--- RECORDS FOR THIS EXERCISE ---

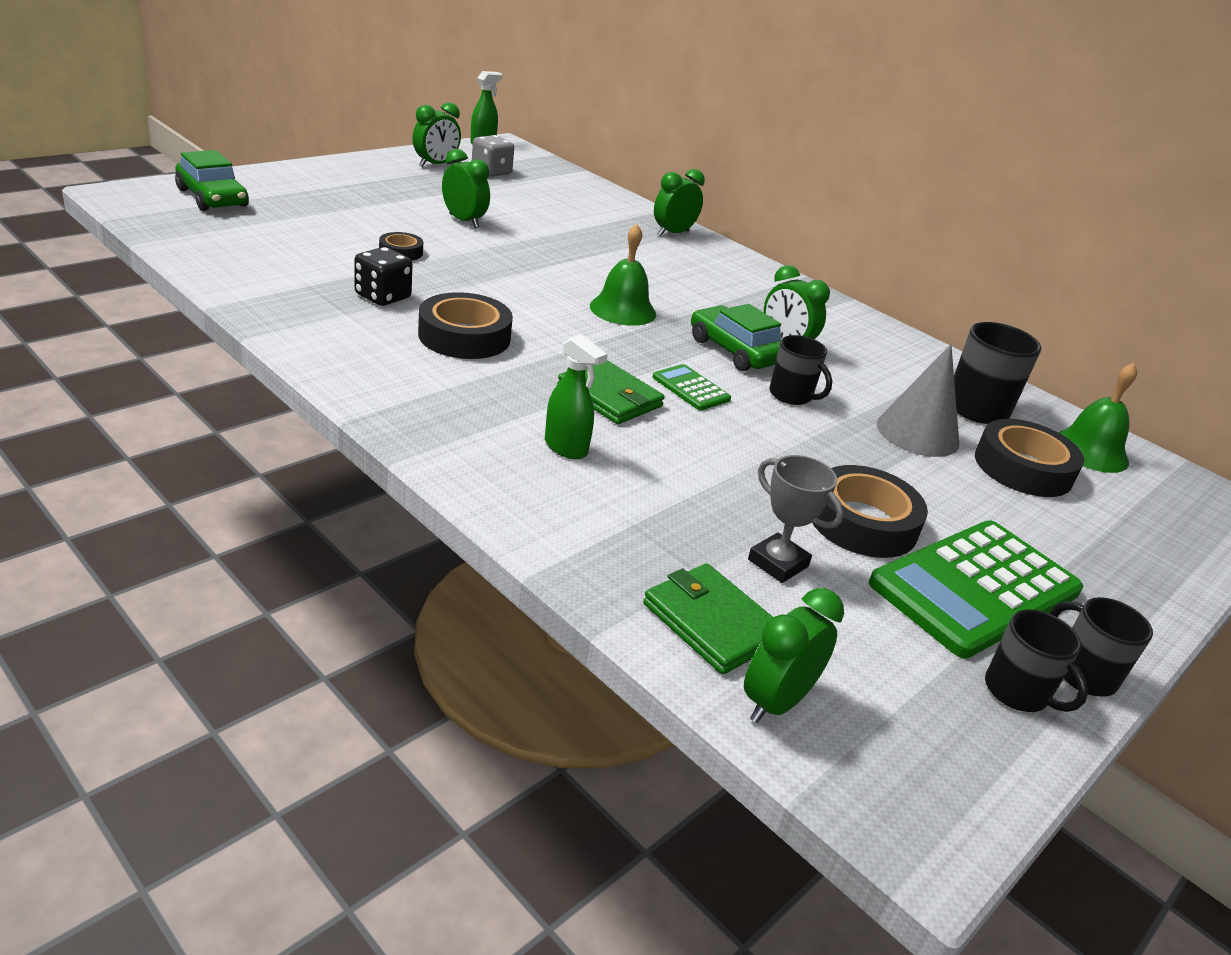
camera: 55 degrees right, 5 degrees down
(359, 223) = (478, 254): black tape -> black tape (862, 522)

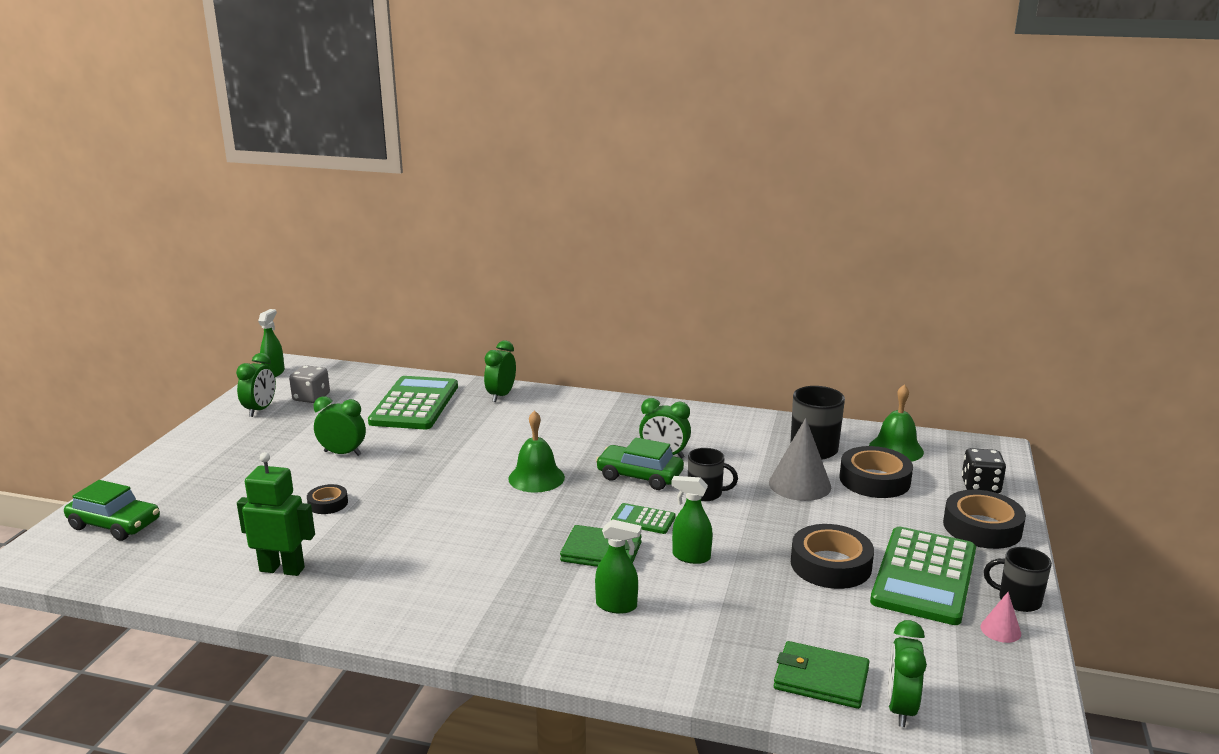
camera: 25 degrees left, 10 degrees down
(297, 283) = (282, 569): none -> green robot
(383, 296) = (360, 549): black dice -> black dice (980, 486)
(464, 336) = (456, 553): black tape -> black tape (982, 527)
(579, 210) = (414, 404): none -> green calculator
(702, 442) = (691, 557): none -> green spray bottle
(778, 563) = (815, 619): grey trophy -> none
(1017, 692) = (1000, 630): black mug -> pink cone

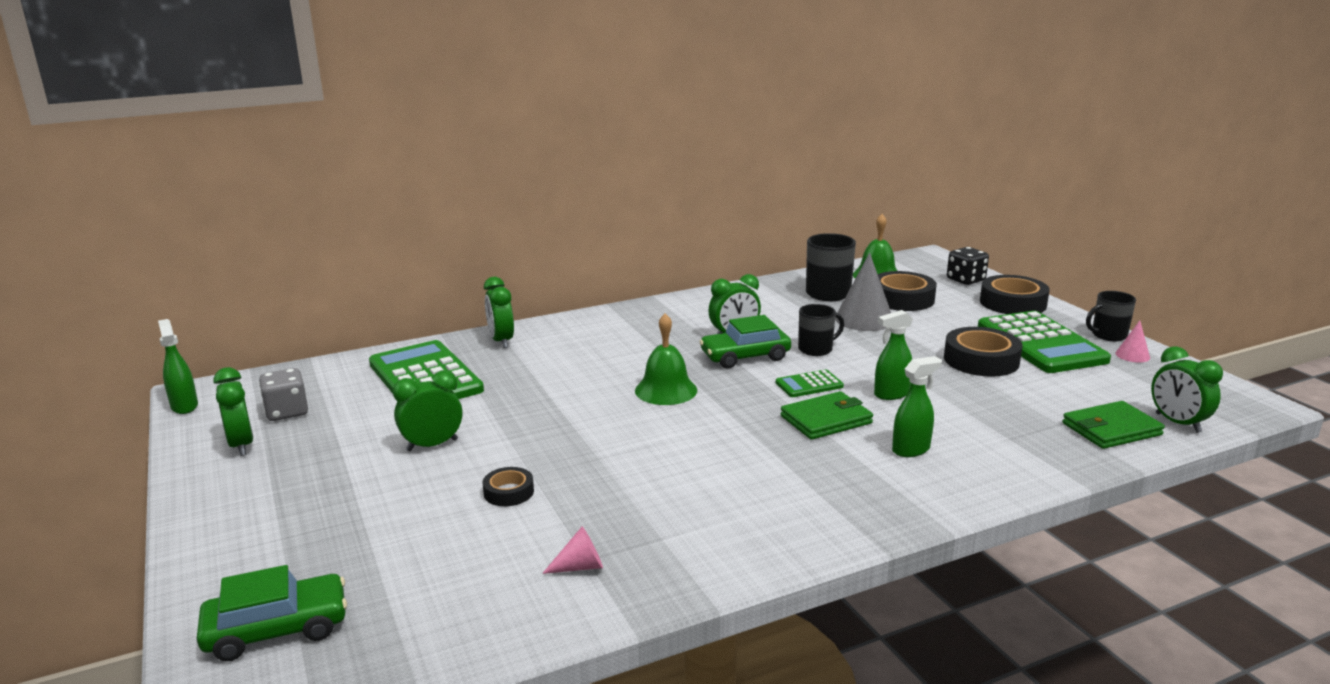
camera: 40 degrees left, 0 degrees up
(282, 569) = (580, 566): green robot -> pink cone

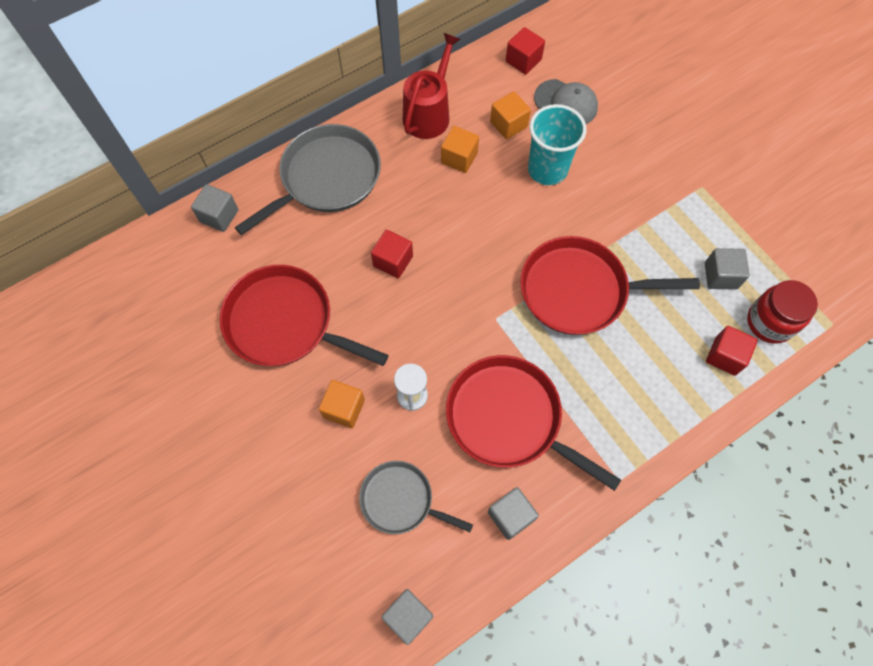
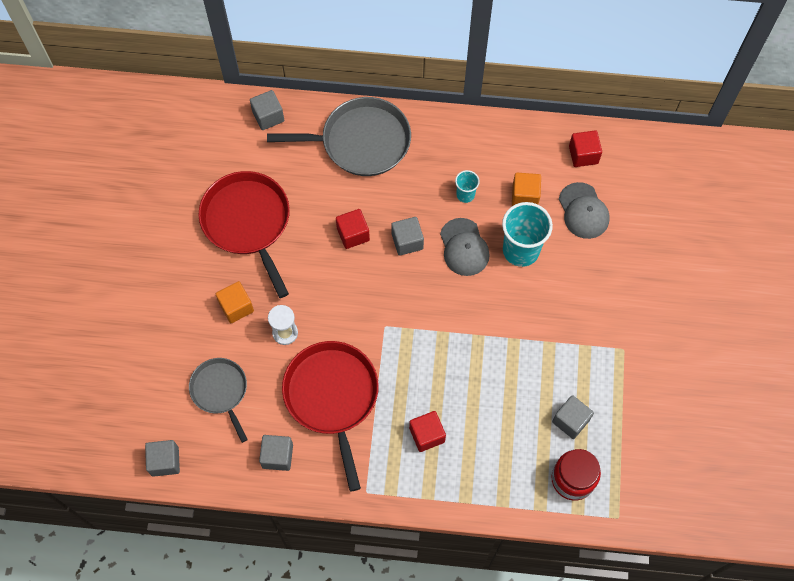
camera: 40 degrees right, 0 degrees up
(429, 114) = (474, 146): red watering can -> none
(446, 232) = (407, 241): none -> grey cube
(459, 158) = (465, 195): orange cube -> turquoise cup
(499, 201) = (464, 247): none -> grey cap
(579, 290) = (460, 352): red pan -> none
(725, 356) = (517, 475): red cube -> red cube (427, 435)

---

■ **TASK GOAL**
Would you retype each line above exactly and skip every image?

■ **ANSWER FOR THE TASK**
camera: 55 degrees right, 5 degrees down
(359, 223) = (478, 254): black tape -> black tape (862, 522)

camera: 25 degrees left, 10 degrees down
(297, 283) = (282, 569): none -> green robot
(383, 296) = (360, 549): black dice -> black dice (980, 486)
(464, 336) = (456, 553): black tape -> black tape (982, 527)
(579, 210) = (414, 404): none -> green calculator
(702, 442) = (691, 557): none -> green spray bottle
(778, 563) = (815, 619): grey trophy -> none
(1017, 692) = (1000, 630): black mug -> pink cone

camera: 40 degrees left, 0 degrees up
(282, 569) = (580, 566): green robot -> pink cone

camera: 40 degrees right, 0 degrees up
(429, 114) = (474, 146): red watering can -> none
(446, 232) = (407, 241): none -> grey cube
(459, 158) = (465, 195): orange cube -> turquoise cup
(499, 201) = (464, 247): none -> grey cap
(579, 290) = (460, 352): red pan -> none
(725, 356) = (517, 475): red cube -> red cube (427, 435)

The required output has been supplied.